**SUPPLIED DATA:**
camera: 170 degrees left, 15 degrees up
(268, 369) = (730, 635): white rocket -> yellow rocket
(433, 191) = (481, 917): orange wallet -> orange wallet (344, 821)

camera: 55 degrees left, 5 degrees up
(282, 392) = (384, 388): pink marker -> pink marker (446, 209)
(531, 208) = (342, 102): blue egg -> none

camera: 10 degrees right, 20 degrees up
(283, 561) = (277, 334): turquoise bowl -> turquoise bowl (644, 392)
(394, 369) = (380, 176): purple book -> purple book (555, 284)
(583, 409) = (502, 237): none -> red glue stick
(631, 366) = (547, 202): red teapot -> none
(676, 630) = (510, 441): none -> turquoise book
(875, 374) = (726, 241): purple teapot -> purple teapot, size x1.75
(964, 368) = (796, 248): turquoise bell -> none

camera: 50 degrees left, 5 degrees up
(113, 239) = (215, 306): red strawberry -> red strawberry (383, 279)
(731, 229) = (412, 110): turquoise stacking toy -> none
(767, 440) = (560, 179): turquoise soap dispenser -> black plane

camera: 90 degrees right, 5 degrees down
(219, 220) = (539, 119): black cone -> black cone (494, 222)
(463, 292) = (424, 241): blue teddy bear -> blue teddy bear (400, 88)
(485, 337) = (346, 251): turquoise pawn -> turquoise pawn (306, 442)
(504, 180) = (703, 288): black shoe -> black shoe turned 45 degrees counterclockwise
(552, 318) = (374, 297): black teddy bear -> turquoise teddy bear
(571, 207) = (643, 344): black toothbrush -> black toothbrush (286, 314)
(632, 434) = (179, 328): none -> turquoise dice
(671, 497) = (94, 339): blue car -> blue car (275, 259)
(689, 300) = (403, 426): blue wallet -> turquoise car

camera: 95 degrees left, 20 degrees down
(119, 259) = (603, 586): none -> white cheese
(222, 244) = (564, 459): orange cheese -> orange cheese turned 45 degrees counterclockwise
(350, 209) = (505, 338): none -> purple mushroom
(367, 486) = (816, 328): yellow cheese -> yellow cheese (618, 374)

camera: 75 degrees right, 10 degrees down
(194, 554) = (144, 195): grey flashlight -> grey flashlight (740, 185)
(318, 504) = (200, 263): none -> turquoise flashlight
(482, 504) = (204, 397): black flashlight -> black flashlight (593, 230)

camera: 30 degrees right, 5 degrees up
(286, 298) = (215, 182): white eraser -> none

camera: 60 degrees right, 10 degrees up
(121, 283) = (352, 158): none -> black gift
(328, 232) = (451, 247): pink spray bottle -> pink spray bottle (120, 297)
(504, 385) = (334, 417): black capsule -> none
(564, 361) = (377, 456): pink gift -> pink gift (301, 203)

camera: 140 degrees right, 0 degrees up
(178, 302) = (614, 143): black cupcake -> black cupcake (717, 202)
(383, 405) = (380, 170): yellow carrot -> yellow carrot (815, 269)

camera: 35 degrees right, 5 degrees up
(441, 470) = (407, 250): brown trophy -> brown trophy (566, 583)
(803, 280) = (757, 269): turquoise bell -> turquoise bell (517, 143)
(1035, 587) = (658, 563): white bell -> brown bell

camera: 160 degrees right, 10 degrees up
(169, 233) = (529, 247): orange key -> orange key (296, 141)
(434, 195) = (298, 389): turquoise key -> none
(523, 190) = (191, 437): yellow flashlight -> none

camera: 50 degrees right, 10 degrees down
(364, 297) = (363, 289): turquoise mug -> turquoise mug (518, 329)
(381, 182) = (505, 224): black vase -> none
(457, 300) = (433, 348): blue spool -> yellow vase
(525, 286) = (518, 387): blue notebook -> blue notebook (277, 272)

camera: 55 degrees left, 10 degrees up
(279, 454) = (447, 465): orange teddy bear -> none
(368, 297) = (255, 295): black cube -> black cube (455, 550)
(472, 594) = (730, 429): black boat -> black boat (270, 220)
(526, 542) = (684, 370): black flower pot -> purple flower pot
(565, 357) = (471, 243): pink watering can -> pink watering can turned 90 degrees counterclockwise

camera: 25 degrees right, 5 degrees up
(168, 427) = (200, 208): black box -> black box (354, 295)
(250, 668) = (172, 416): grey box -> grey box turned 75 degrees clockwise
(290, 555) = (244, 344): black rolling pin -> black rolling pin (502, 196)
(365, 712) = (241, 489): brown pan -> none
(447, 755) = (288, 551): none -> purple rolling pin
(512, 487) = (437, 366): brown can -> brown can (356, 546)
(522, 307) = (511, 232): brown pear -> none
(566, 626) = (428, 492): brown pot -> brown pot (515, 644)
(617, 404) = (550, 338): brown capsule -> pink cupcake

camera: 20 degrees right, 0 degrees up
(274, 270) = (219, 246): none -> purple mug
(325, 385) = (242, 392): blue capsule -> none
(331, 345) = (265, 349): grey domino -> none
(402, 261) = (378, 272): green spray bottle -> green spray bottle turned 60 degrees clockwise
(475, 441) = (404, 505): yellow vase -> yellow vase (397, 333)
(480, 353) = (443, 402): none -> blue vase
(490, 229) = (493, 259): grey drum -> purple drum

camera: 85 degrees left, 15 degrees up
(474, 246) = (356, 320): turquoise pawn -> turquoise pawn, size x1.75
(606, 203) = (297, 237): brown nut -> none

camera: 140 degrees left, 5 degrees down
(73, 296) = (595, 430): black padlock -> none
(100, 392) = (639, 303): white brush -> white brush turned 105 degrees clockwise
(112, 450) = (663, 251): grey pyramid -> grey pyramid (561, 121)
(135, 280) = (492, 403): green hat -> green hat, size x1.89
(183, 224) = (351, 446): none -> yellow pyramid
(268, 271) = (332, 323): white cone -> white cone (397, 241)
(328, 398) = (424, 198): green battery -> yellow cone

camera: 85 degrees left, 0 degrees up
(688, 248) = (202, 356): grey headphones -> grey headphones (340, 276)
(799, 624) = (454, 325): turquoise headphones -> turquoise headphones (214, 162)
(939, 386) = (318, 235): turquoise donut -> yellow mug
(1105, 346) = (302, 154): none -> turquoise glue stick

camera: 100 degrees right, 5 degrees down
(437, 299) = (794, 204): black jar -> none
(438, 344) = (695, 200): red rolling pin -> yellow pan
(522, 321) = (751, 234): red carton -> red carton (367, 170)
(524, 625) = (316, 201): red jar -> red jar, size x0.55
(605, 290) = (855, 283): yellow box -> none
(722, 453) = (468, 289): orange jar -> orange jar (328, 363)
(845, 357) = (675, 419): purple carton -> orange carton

**YOUR GOAL:** Copy exactly the line containing "(112, 450) = (663, 251): grey" and every line after it, ending with the last line of the records above.

**COMPLETED TASK:**
(112, 450) = (663, 251): grey pyramid -> grey pyramid (561, 121)
(135, 280) = (492, 403): green hat -> green hat, size x1.89
(183, 224) = (351, 446): none -> yellow pyramid
(268, 271) = (332, 323): white cone -> white cone (397, 241)
(328, 398) = (424, 198): green battery -> yellow cone

camera: 85 degrees left, 0 degrees up
(688, 248) = (202, 356): grey headphones -> grey headphones (340, 276)
(799, 624) = (454, 325): turquoise headphones -> turquoise headphones (214, 162)
(939, 386) = (318, 235): turquoise donut -> yellow mug
(1105, 346) = (302, 154): none -> turquoise glue stick

camera: 100 degrees right, 5 degrees down
(437, 299) = (794, 204): black jar -> none
(438, 344) = (695, 200): red rolling pin -> yellow pan
(522, 321) = (751, 234): red carton -> red carton (367, 170)
(524, 625) = (316, 201): red jar -> red jar, size x0.55
(605, 290) = (855, 283): yellow box -> none
(722, 453) = (468, 289): orange jar -> orange jar (328, 363)
(845, 357) = (675, 419): purple carton -> orange carton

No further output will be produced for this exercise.